***** The data

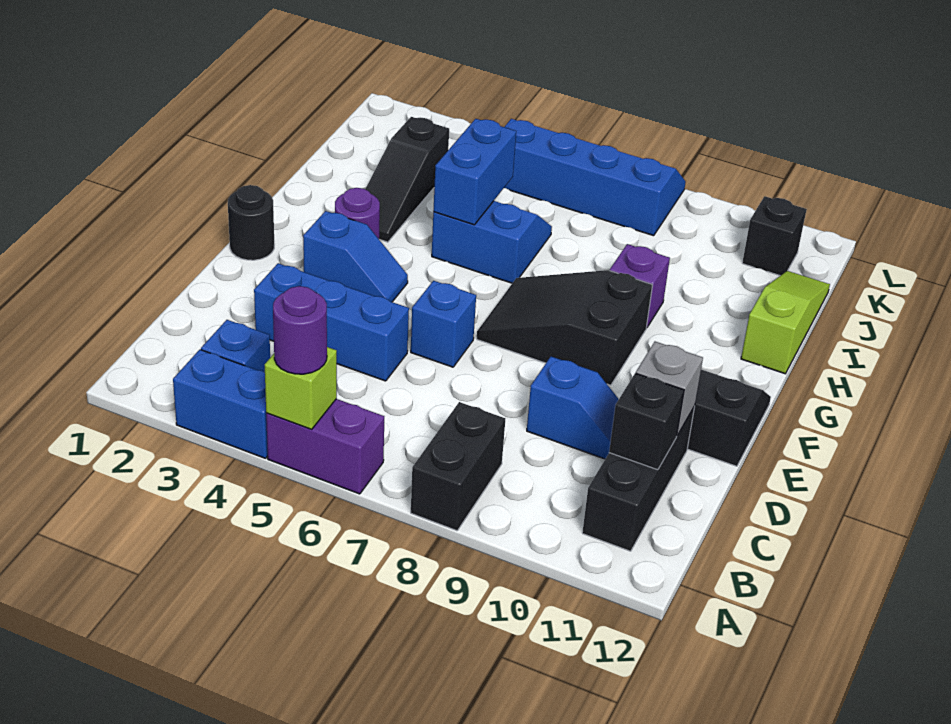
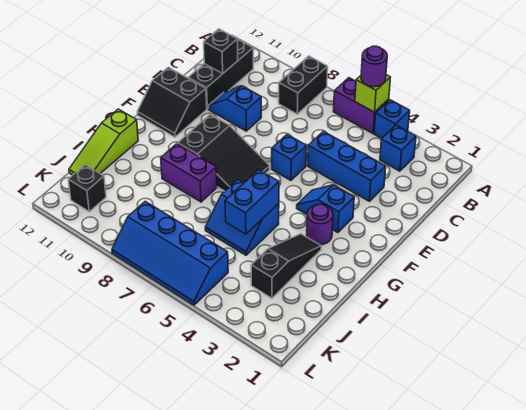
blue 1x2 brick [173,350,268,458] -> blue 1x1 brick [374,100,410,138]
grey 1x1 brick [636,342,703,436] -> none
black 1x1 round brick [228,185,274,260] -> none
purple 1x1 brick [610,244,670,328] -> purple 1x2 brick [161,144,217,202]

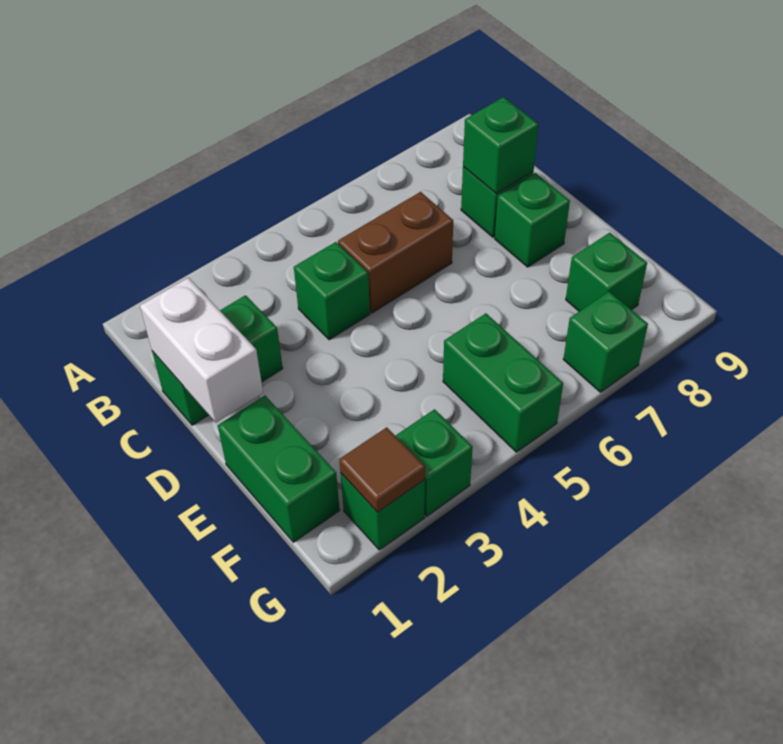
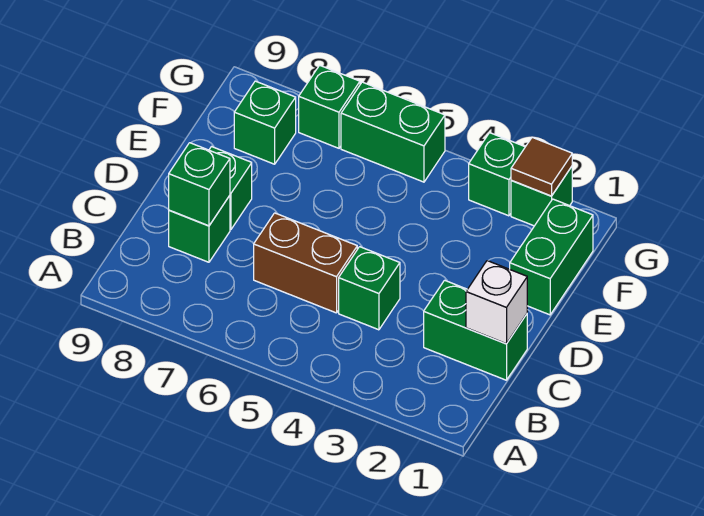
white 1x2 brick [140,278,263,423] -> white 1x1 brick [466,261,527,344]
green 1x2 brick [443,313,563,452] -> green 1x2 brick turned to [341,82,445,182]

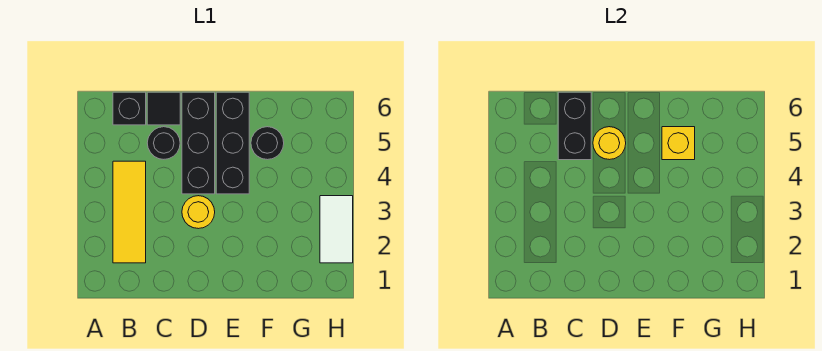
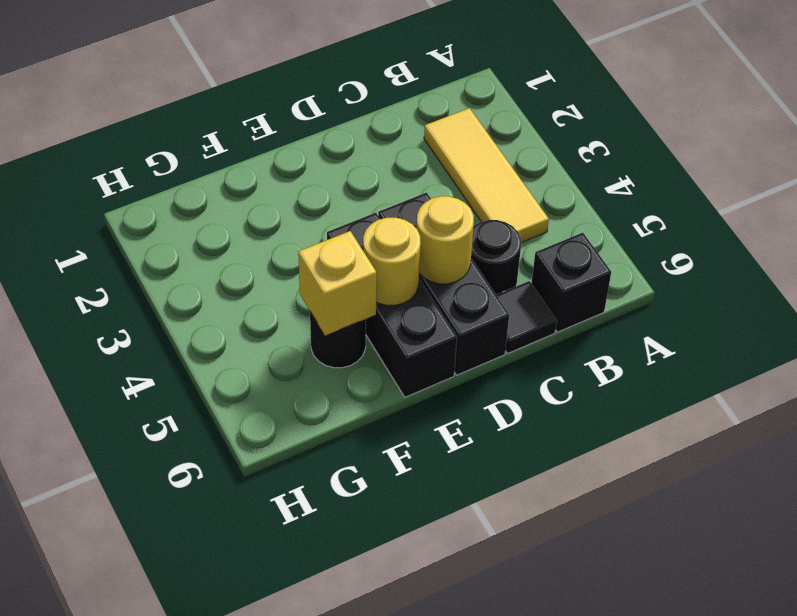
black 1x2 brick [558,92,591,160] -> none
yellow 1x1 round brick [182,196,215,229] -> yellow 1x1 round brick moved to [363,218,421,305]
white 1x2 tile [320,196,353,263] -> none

**********

- What is being asked:
Copy verbatim the span that opens at the line with "black 1x1 round" and closes at the final line of the listing. Do not carry over any pictures.

- Answer to this task:
black 1x1 round brick [228,185,274,260] -> none
purple 1x1 brick [610,244,670,328] -> purple 1x2 brick [161,144,217,202]

white 1x2 brick [140,278,263,423] -> white 1x1 brick [466,261,527,344]
green 1x2 brick [443,313,563,452] -> green 1x2 brick turned to [341,82,445,182]

black 1x2 brick [558,92,591,160] -> none
yellow 1x1 round brick [182,196,215,229] -> yellow 1x1 round brick moved to [363,218,421,305]
white 1x2 tile [320,196,353,263] -> none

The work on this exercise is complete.